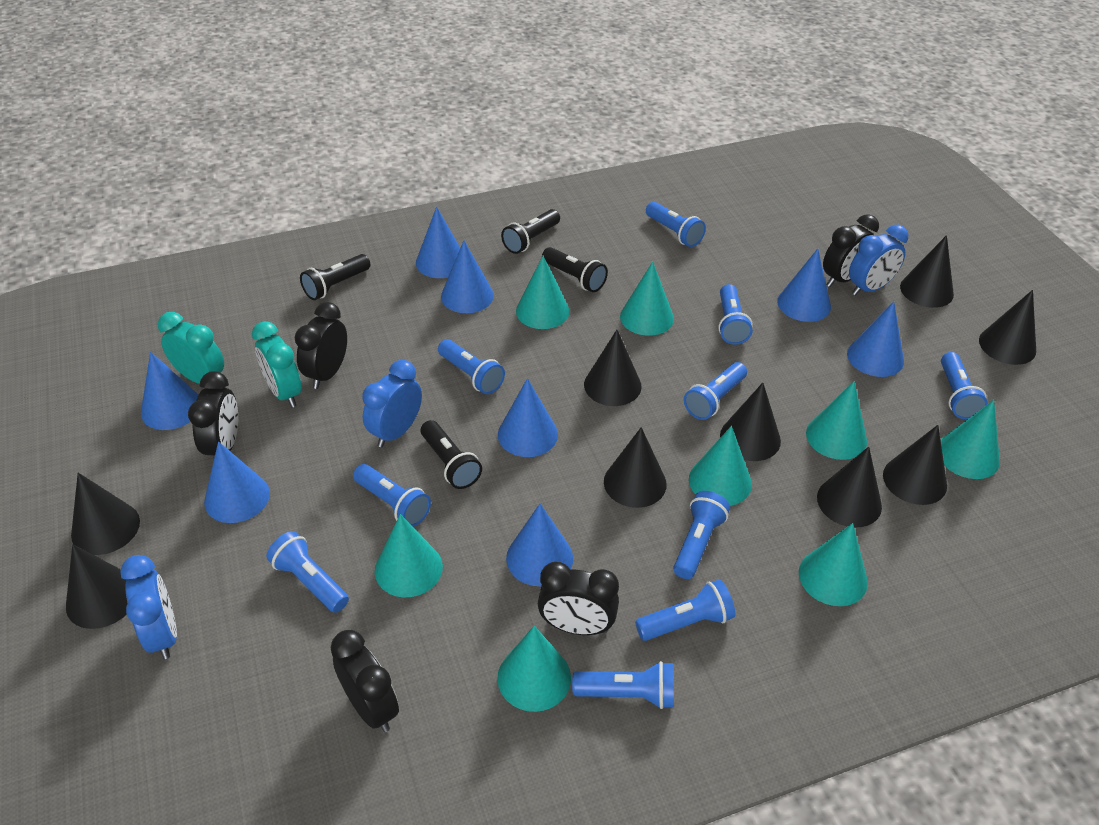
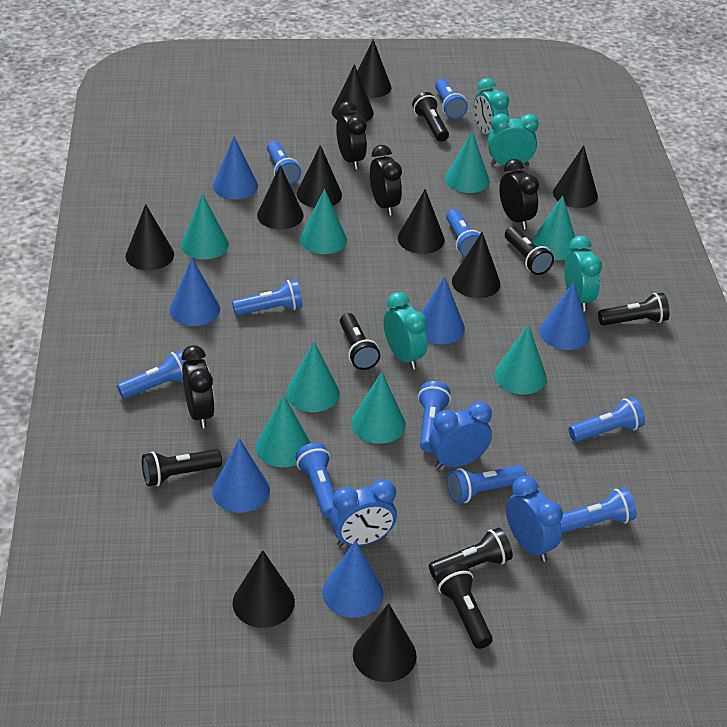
black clock: 5 -> 4
black cone: 9 -> 10
black flashlight: 4 -> 7
blue cone: 8 -> 6
turquoise clock: 2 -> 4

• [Required work]: Please write out all of the material above without changing a word, and omit any pictures.

• [Exercise answer]:
black clock: 5 -> 4
black cone: 9 -> 10
black flashlight: 4 -> 7
blue cone: 8 -> 6
turquoise clock: 2 -> 4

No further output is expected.